Which lines in the listing below contain the word "pink"? Copy each one.

Provided records below:

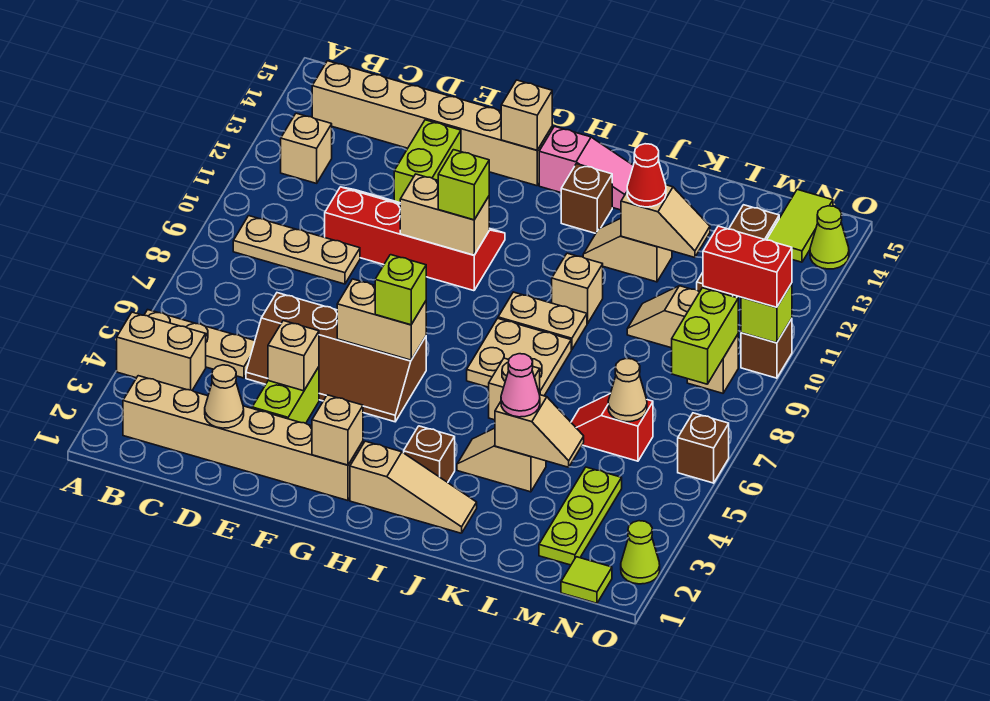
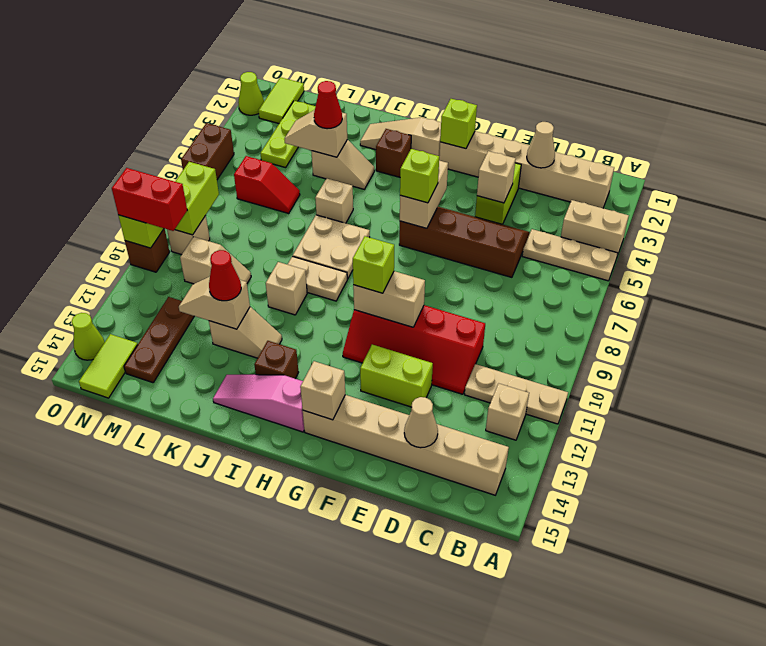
tan plate B9:D9 level 1 -> tan plate A11:C11 level 1
lime brick E12:E13 level 1 -> lime brick E12:F12 level 1
tan brick F6:G6 level 2 -> tan brick G5:G6 level 2
tan brick G2 level 2 -> lime brick G2 level 2
pink cone K4 level 3 -> red cone K4 level 3
tan cone M6 level 2 -> tan cone D14 level 2
lime tile N1 level 1 -> lime tile N1:N2 level 1
brown brick O6 level 1 -> brown brick O5:O6 level 1

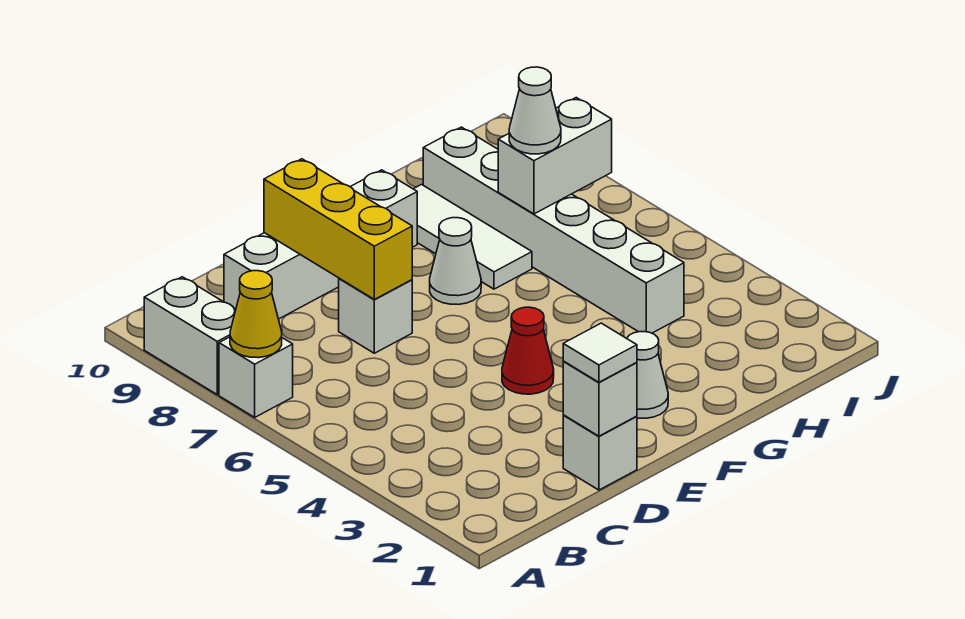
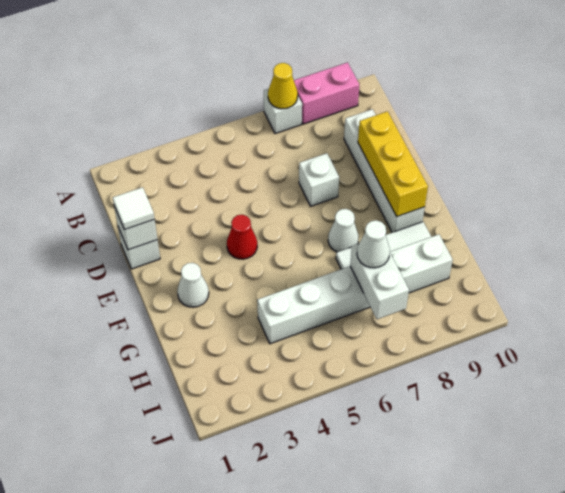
white brick A8:A9 level 1 -> pink brick A8:A9 level 1
yellow brick D7:D9 level 2 -> yellow brick D9:F9 level 2

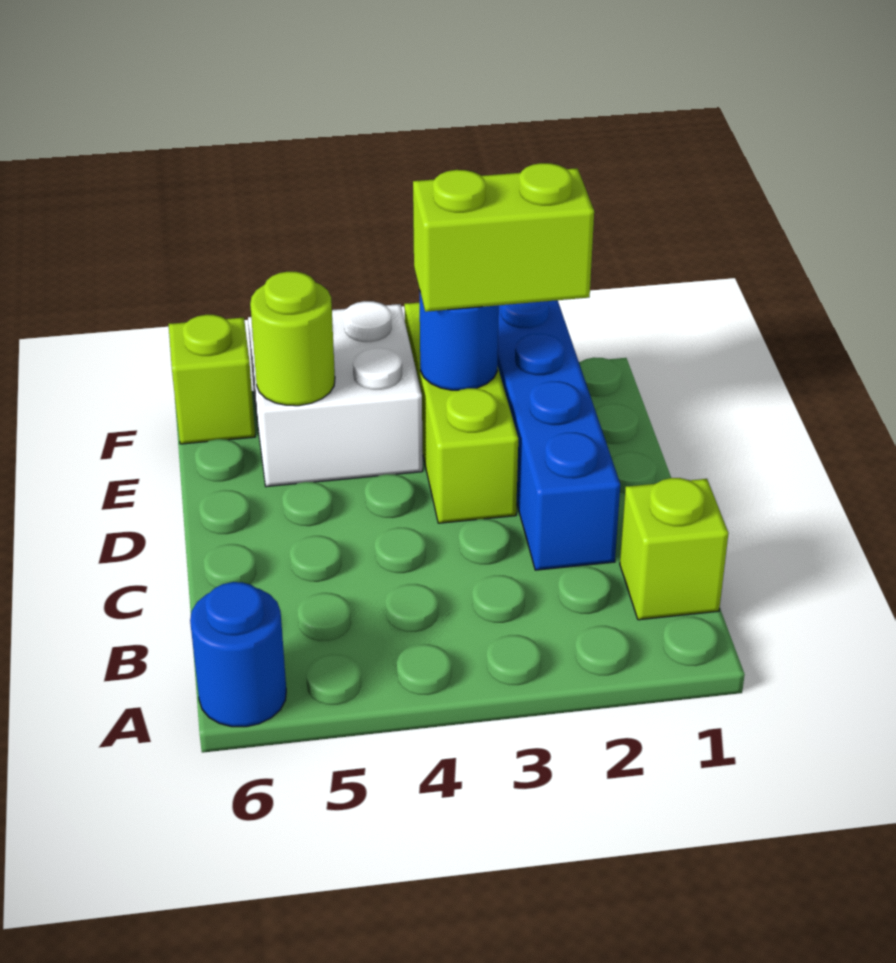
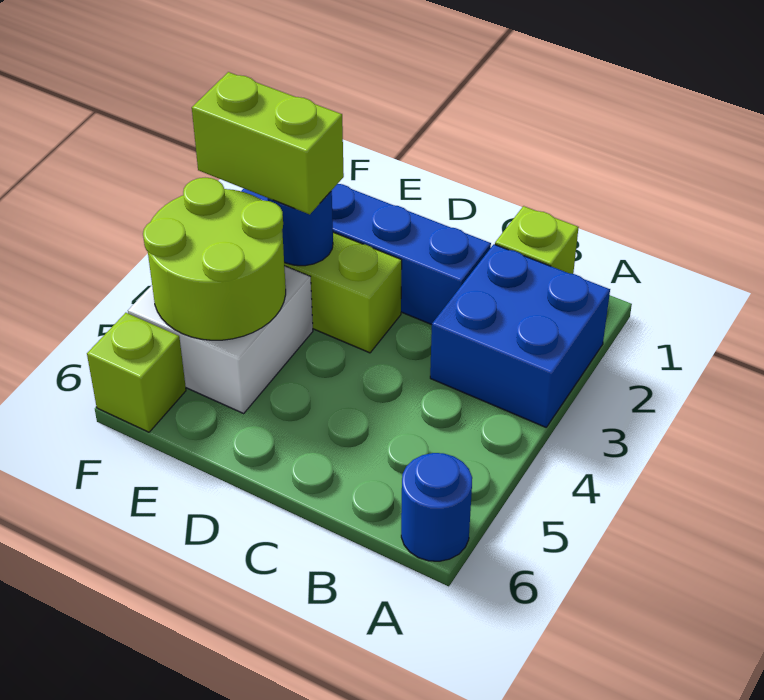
none -> blue brick A2:B3 level 1
lime brick E2:E3 level 3 -> lime brick E3:F3 level 3
lime round brick E5 level 2 -> lime round brick E4:F5 level 2

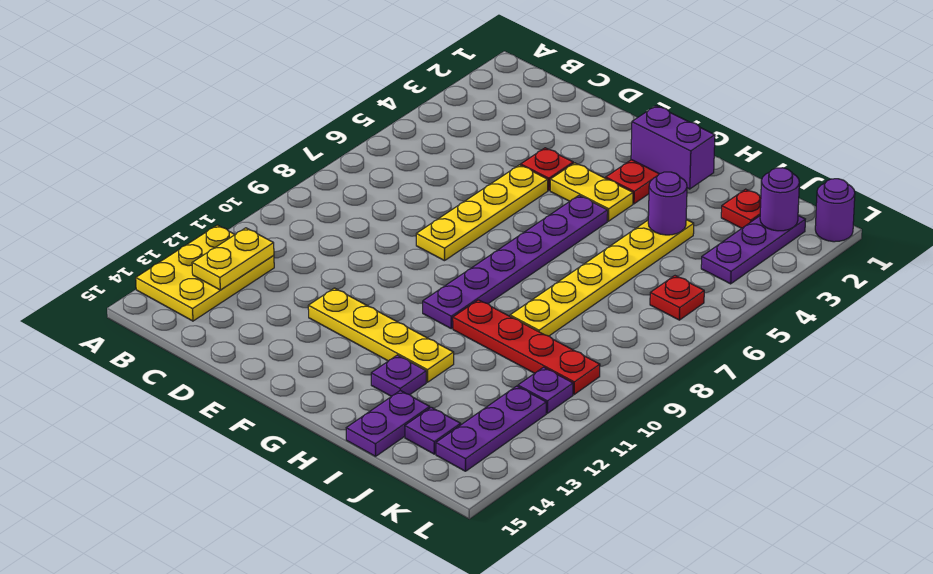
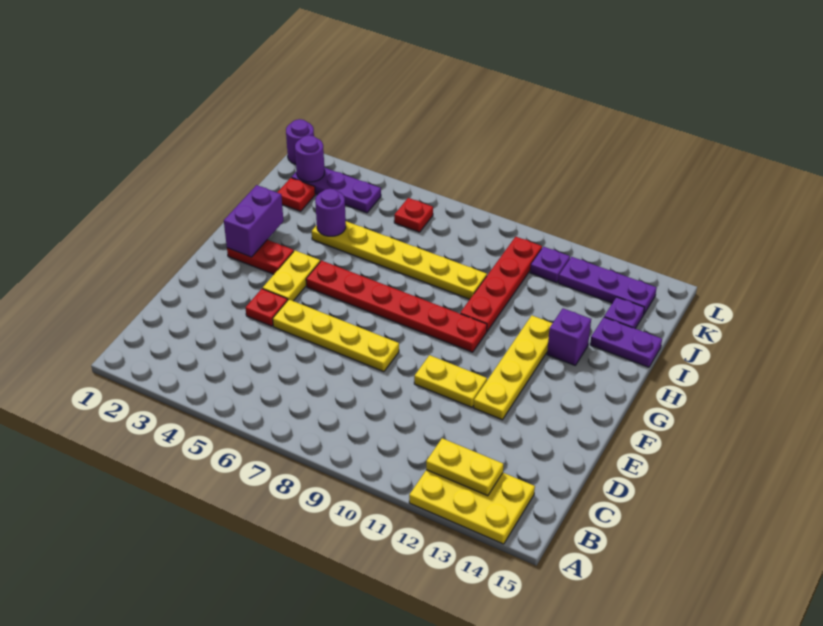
none -> yellow plate E10:E11 level 1
purple plate G5:G10 level 1 -> red plate G5:G10 level 1
purple plate H13 level 1 -> purple brick H13 level 1

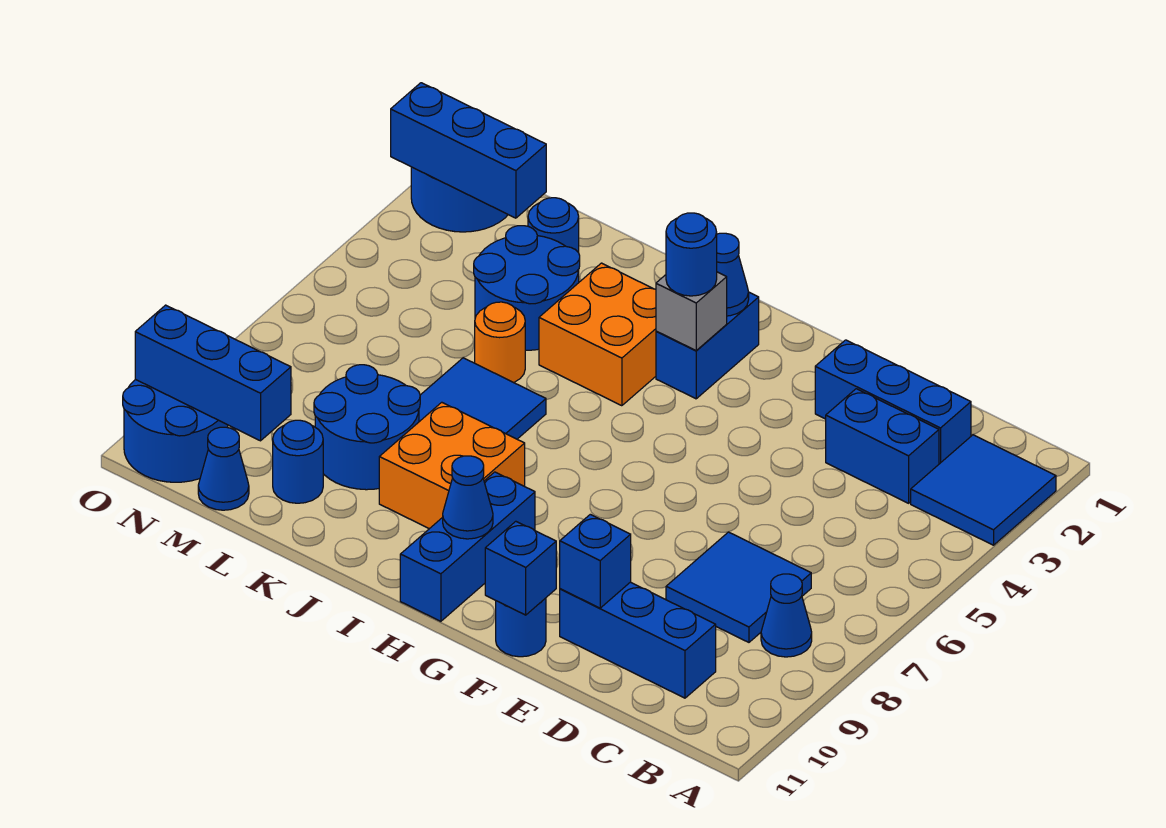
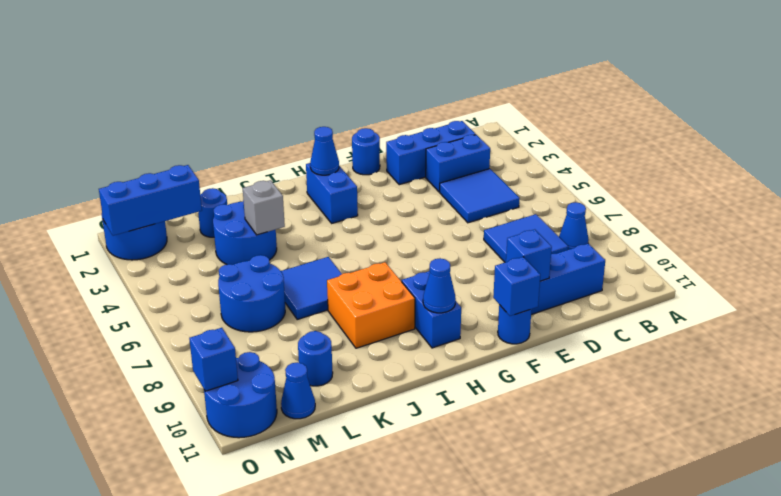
blue tile A2:B3 level 1 -> blue tile C4:D5 level 1
grey brick H3 level 2 -> grey brick K4 level 2
blue round brick H3 level 3 -> blue round brick F1 level 1
blue brick H9:H11 level 1 -> blue brick H9:H10 level 1
orange brick I3:J4 level 1 -> none
orange round brick K5 level 1 -> none
blue round brick K8:L9 level 1 -> blue round brick L6:M7 level 1
blue brick M10:O10 level 2 -> blue brick O10 level 2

End of Provided records.

__Problem solution__.
pink cone K4 level 3 -> red cone K4 level 3
white brick A8:A9 level 1 -> pink brick A8:A9 level 1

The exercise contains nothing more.